*Task statement*. Give the listing again word for word, excluding the pictures it contains.

*Available data*.
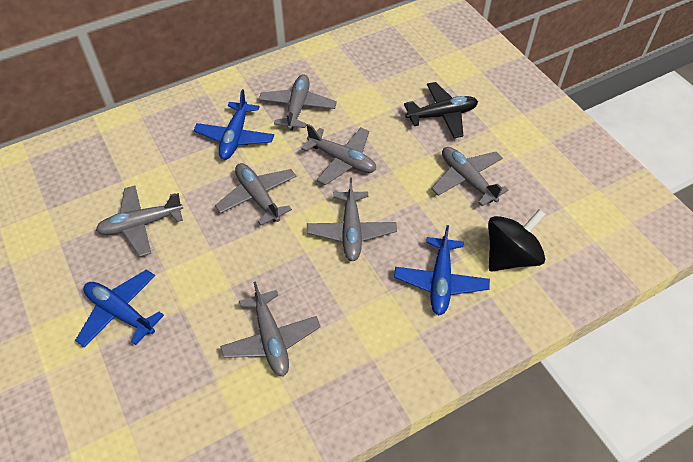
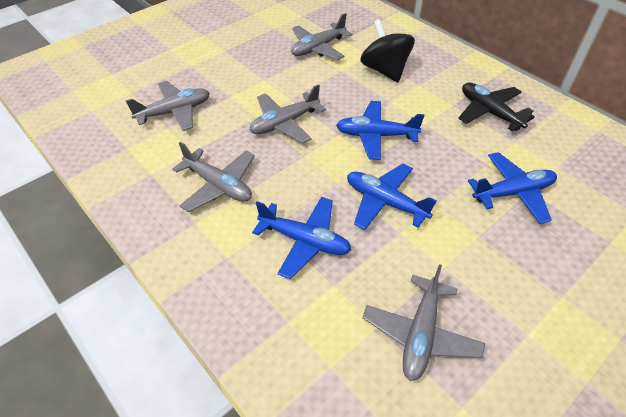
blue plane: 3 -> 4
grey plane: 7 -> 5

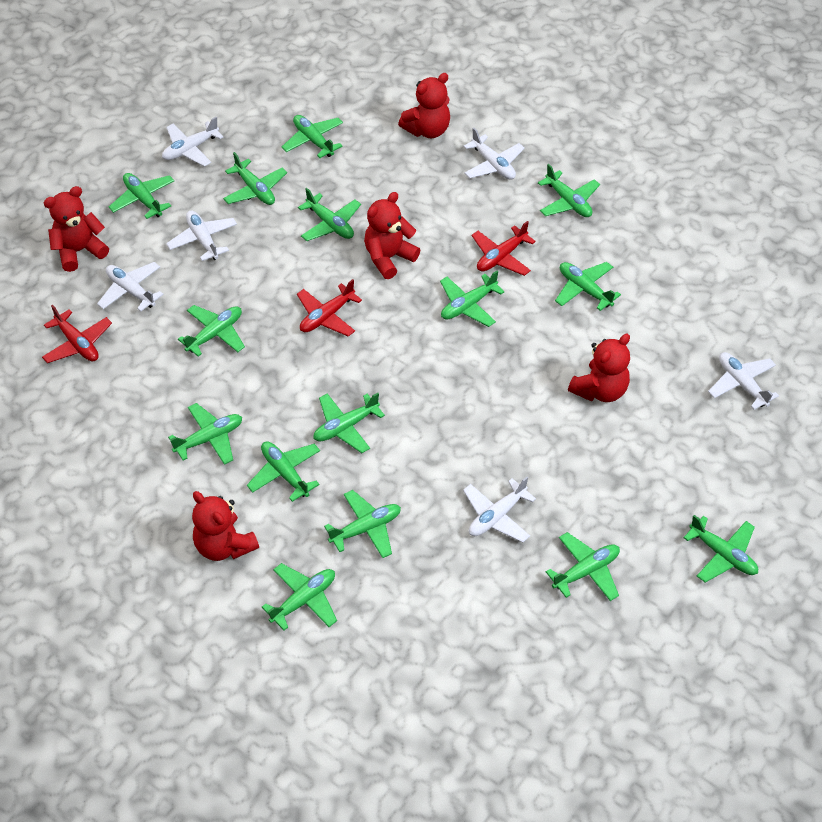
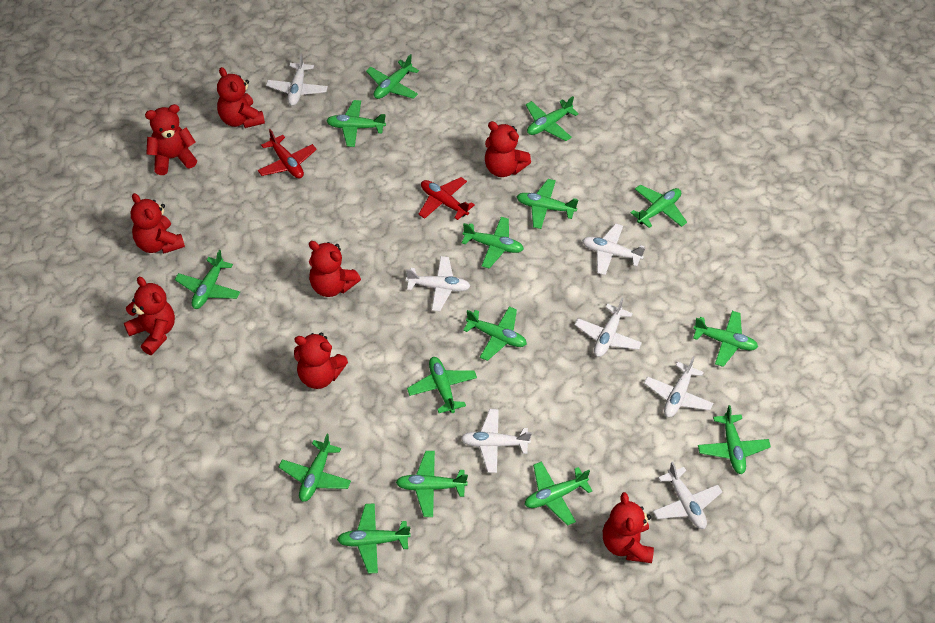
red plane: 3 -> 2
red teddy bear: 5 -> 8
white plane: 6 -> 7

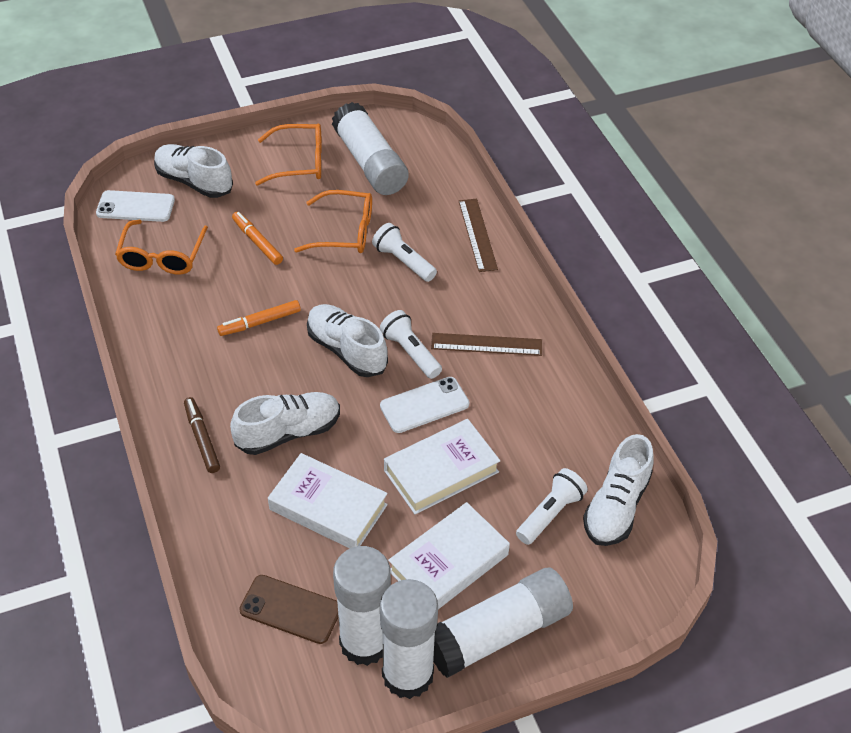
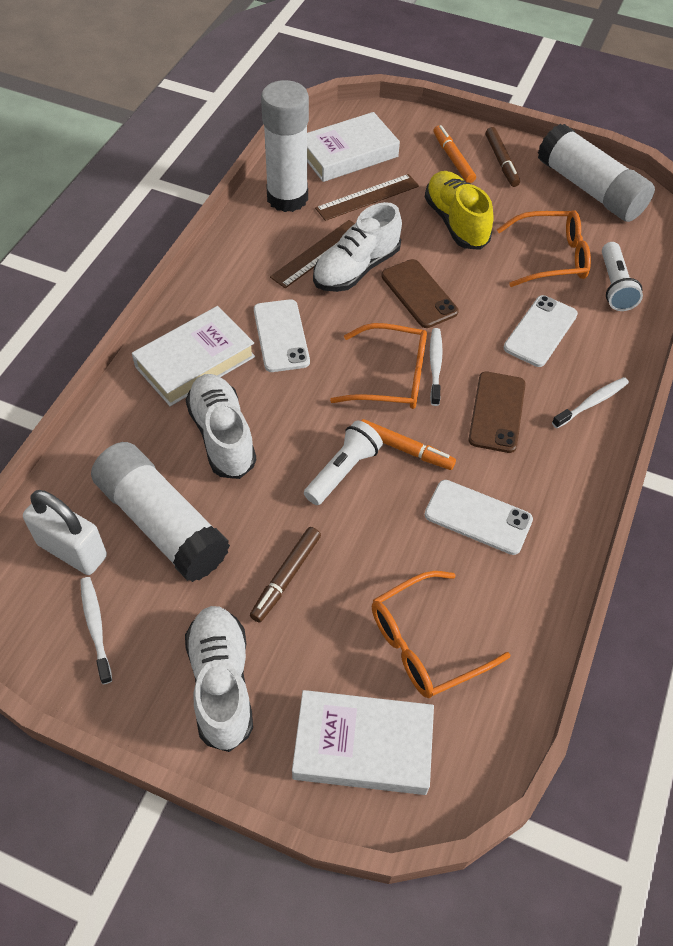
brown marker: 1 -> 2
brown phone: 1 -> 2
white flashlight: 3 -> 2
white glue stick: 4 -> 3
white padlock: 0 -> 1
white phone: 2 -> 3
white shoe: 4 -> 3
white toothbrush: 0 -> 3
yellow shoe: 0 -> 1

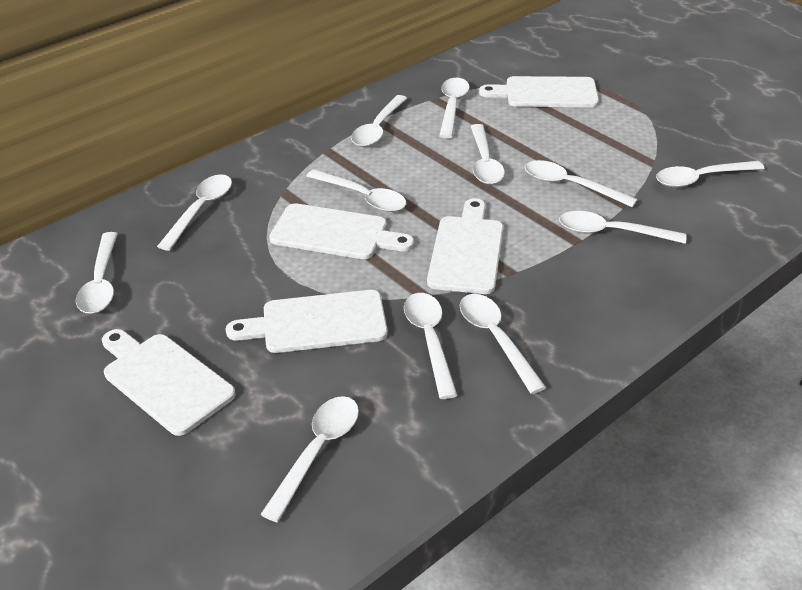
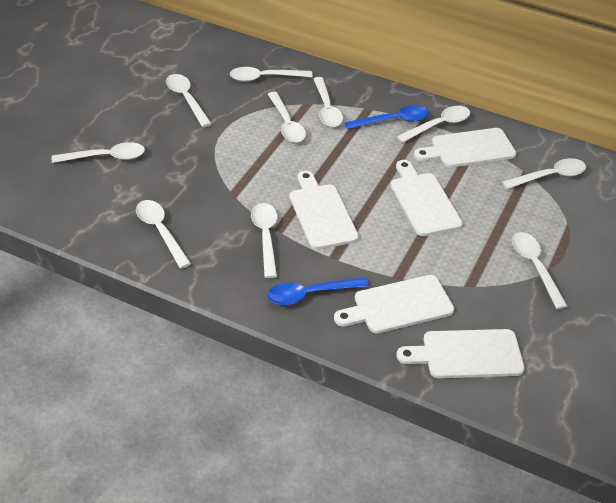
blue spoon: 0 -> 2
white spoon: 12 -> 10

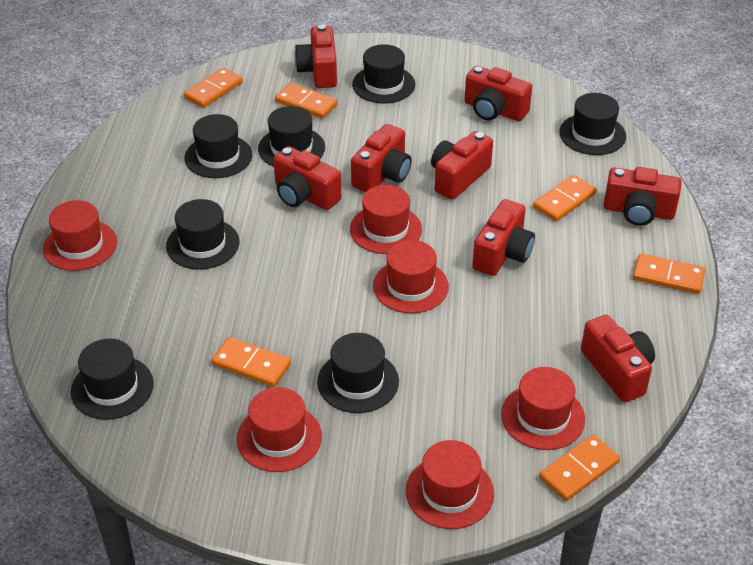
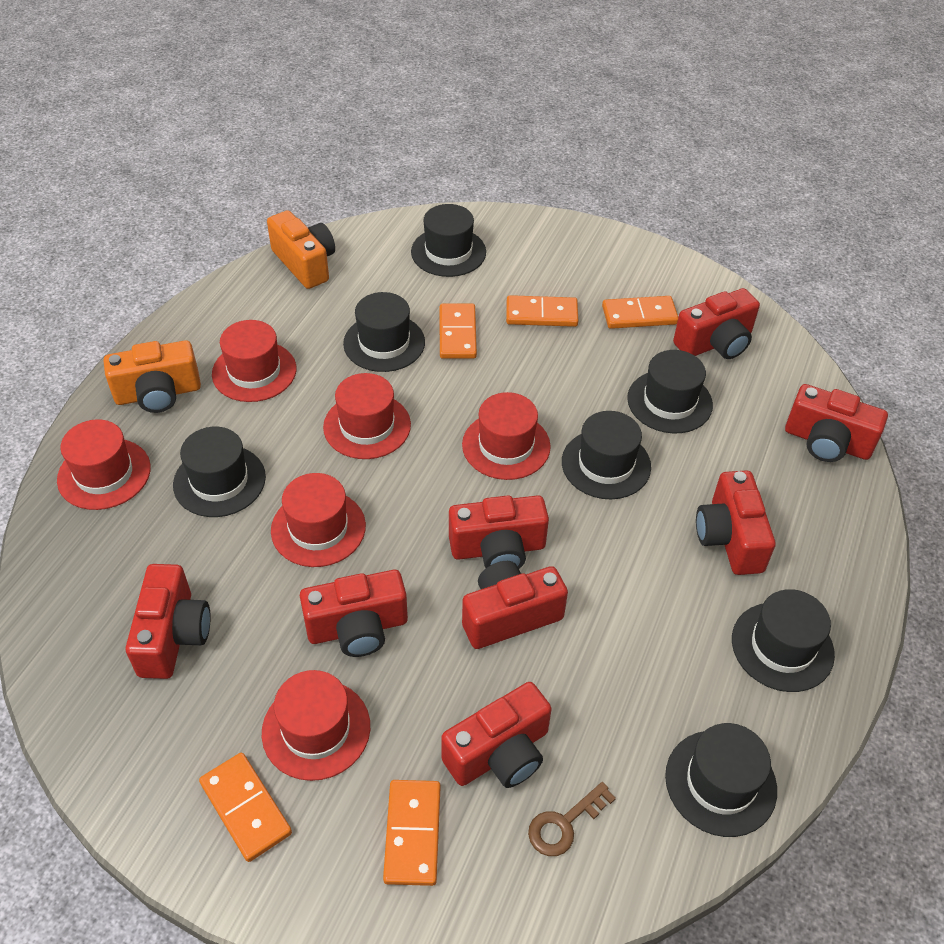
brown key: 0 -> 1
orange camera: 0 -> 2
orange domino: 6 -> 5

*Solution to this problem*.
blue plane: 3 -> 4
grey plane: 7 -> 5

red plane: 3 -> 2
red teddy bear: 5 -> 8
white plane: 6 -> 7

brown marker: 1 -> 2
brown phone: 1 -> 2
white flashlight: 3 -> 2
white glue stick: 4 -> 3
white padlock: 0 -> 1
white phone: 2 -> 3
white shoe: 4 -> 3
white toothbrush: 0 -> 3
yellow shoe: 0 -> 1

blue spoon: 0 -> 2
white spoon: 12 -> 10

brown key: 0 -> 1
orange camera: 0 -> 2
orange domino: 6 -> 5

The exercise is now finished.